BEGIN

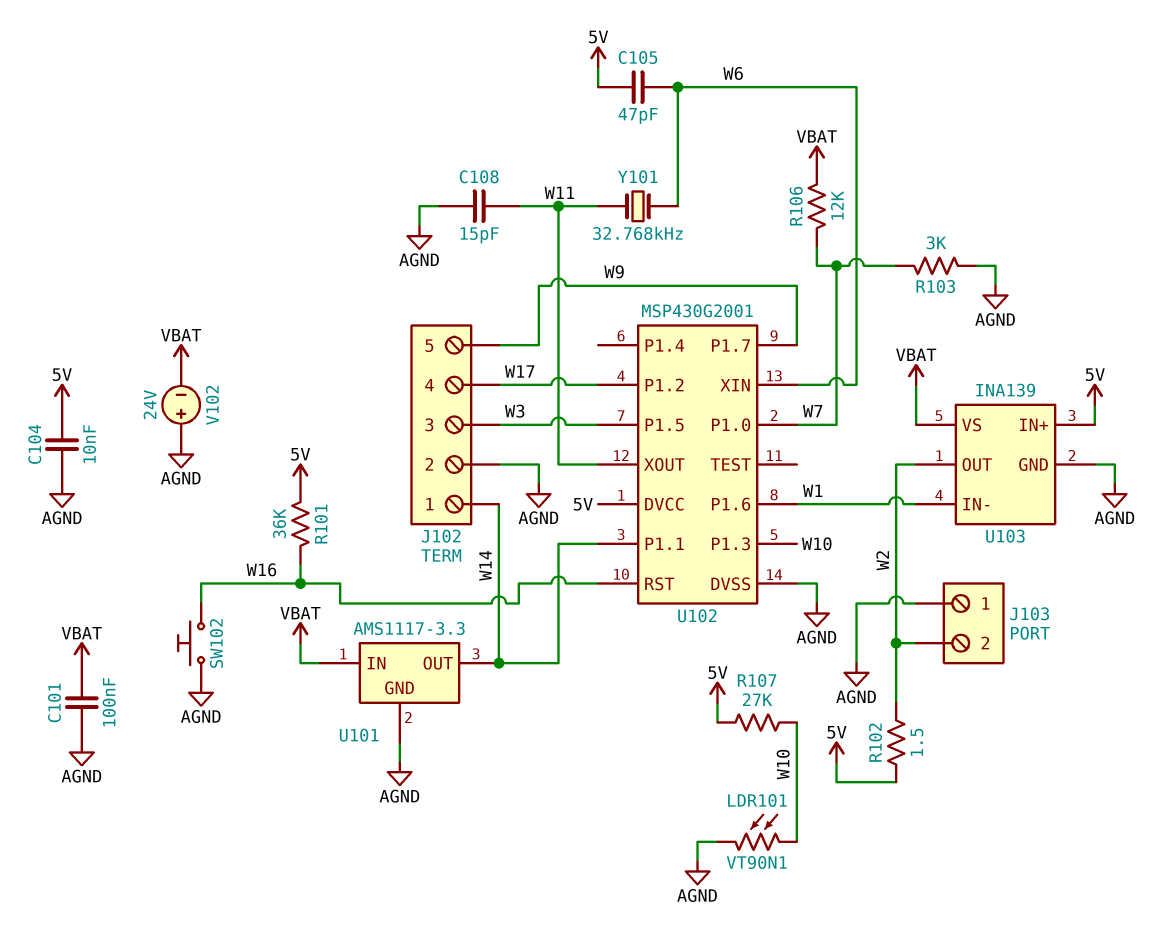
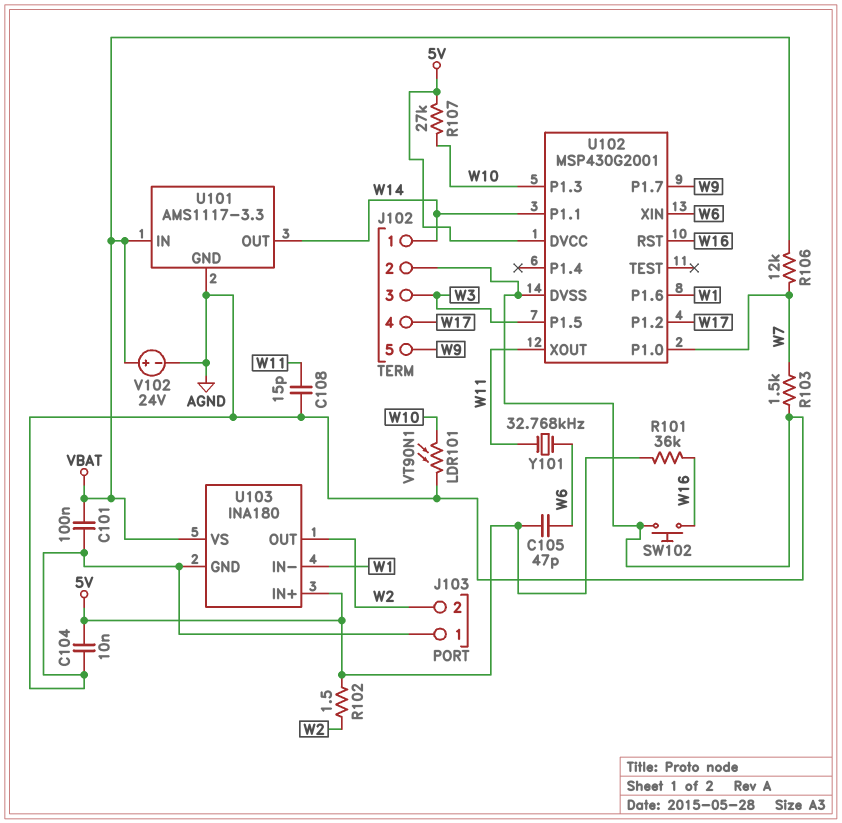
R103: 3k (AGND, W7) -> 1.5k (AGND, W7)
U103: INA139 -> INA180
V102: 24V (plus AGND, minus VBAT) -> 24V (plus VBAT, minus AGND)

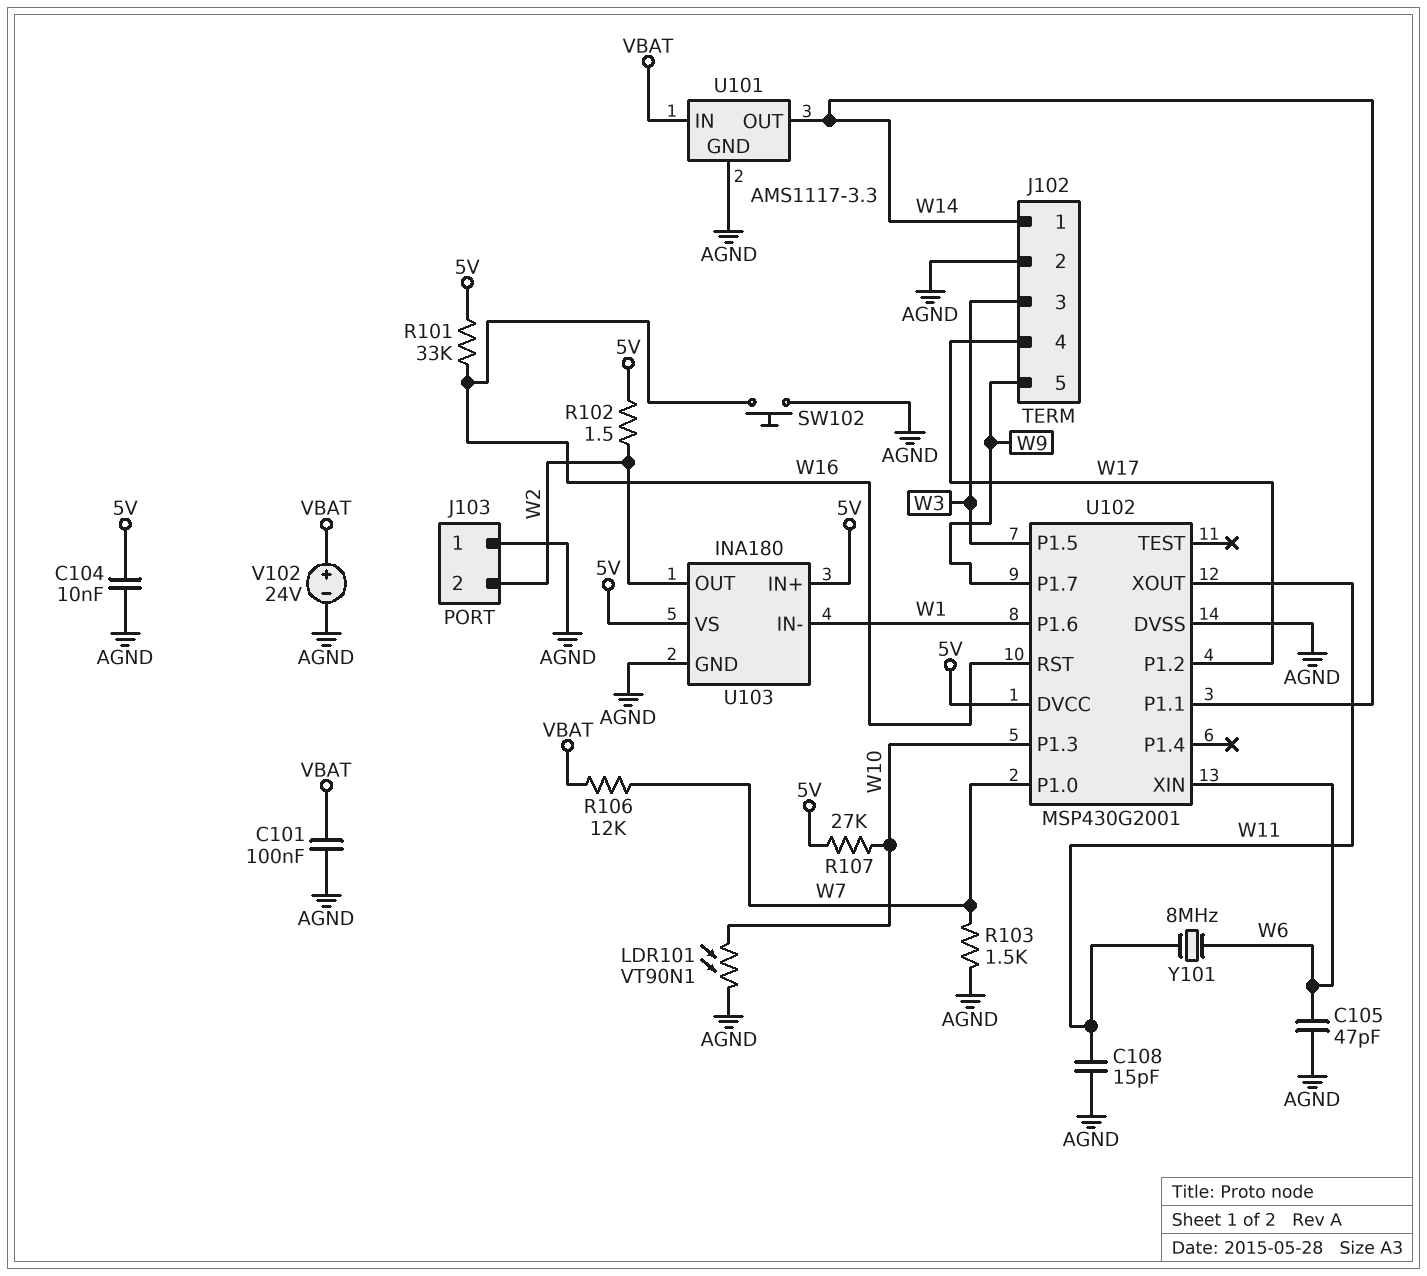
C105: 47pF (5V, W6) -> 47pF (AGND, W6)
R101: 36k (5V, W16) -> 33k (5V, W16)
U103 pin VS: VBAT -> 5V
Y101: 32.768kHz (W6, W11) -> 8MHz (W6, W11)

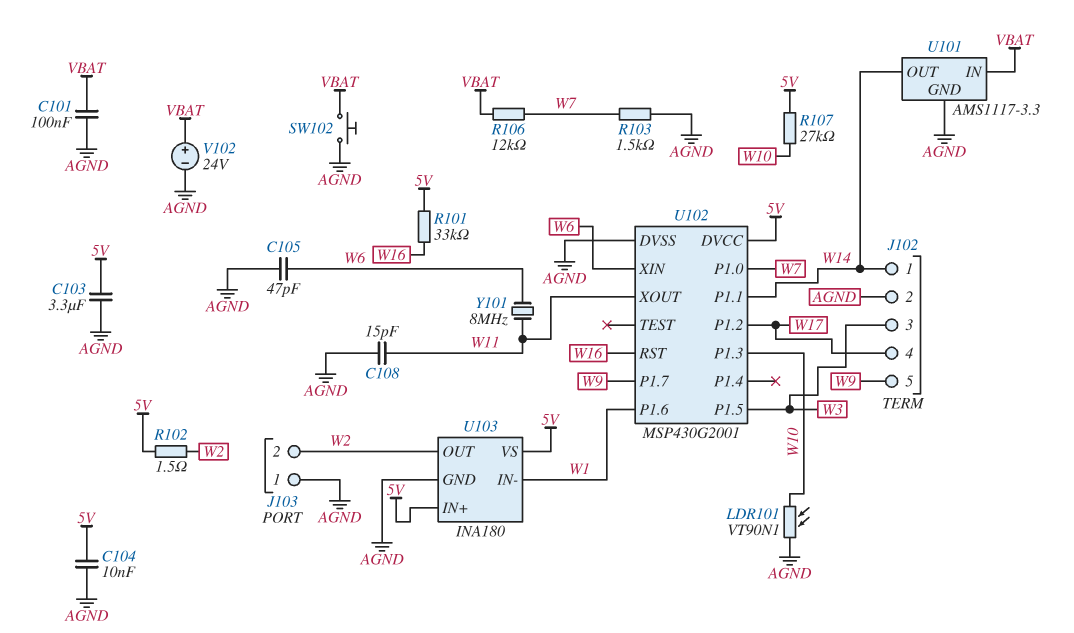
C103: none -> 3.3uF (5V, AGND)
SW102: button (AGND, W16) -> button (AGND, VBAT)

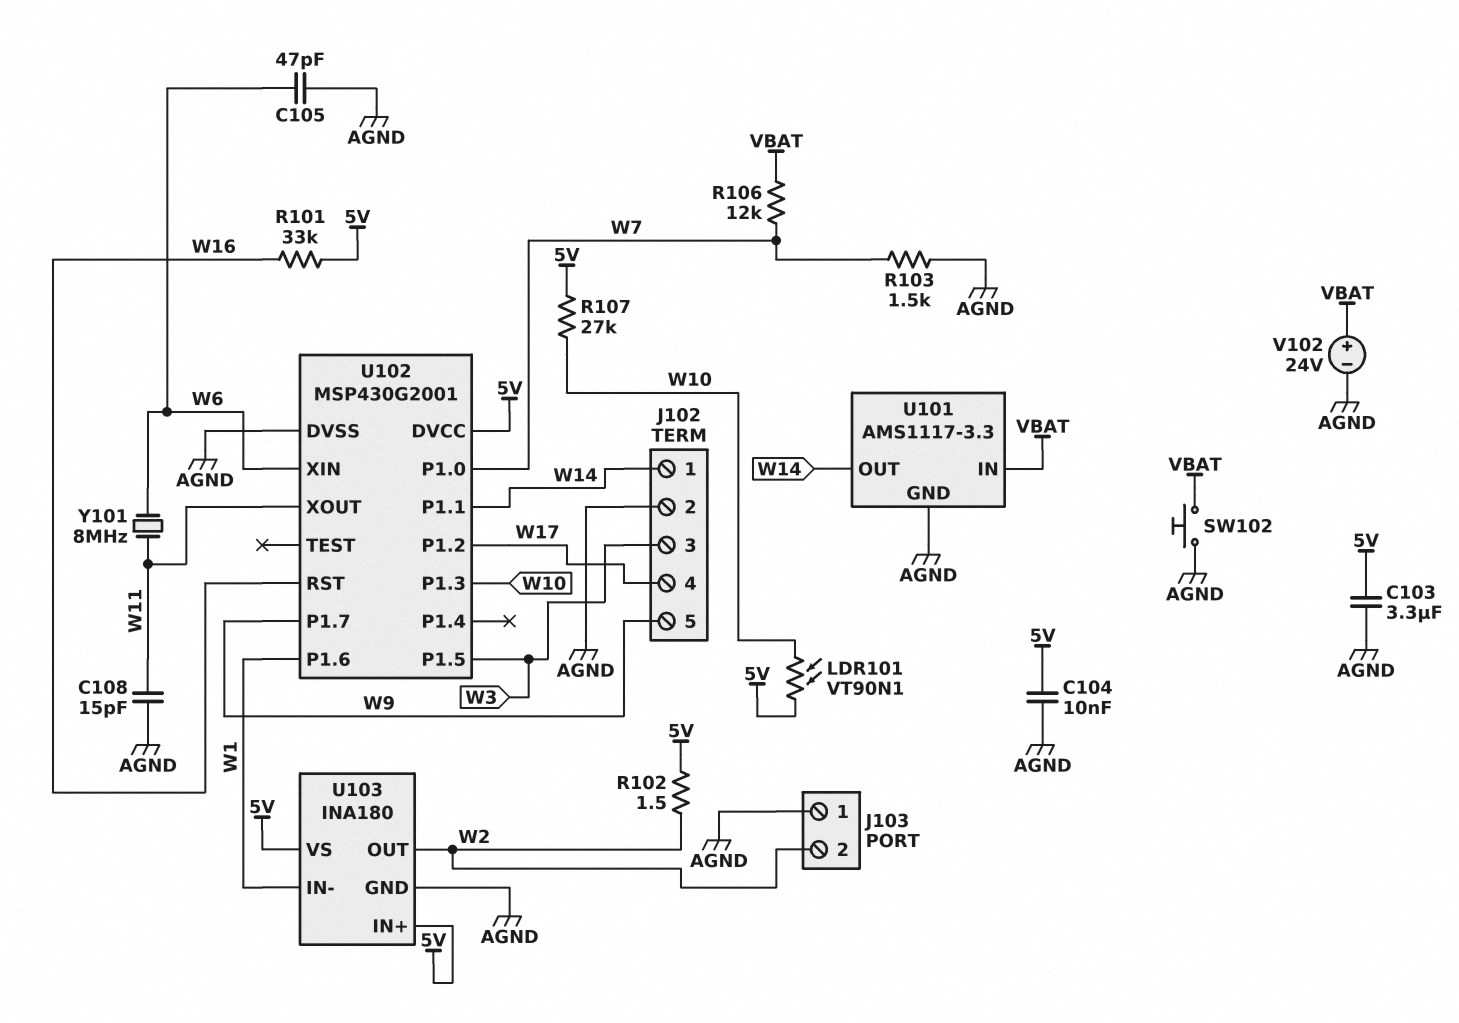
C101: 100nF (AGND, VBAT) -> none
LDR101: VT90N1 (AGND, W10) -> VT90N1 (5V, W10)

END

→ ABOUT THIS TASK
The lines from the one containing "C105: 47pF (5V, W6) -> 47pF (AGND, W6)" through the last line above are to be repeated exactly, and only those. Any pictures must be left out.

→ EXERCISE SOLUTION
C105: 47pF (5V, W6) -> 47pF (AGND, W6)
R101: 36k (5V, W16) -> 33k (5V, W16)
U103 pin VS: VBAT -> 5V
Y101: 32.768kHz (W6, W11) -> 8MHz (W6, W11)

C103: none -> 3.3uF (5V, AGND)
SW102: button (AGND, W16) -> button (AGND, VBAT)

C101: 100nF (AGND, VBAT) -> none
LDR101: VT90N1 (AGND, W10) -> VT90N1 (5V, W10)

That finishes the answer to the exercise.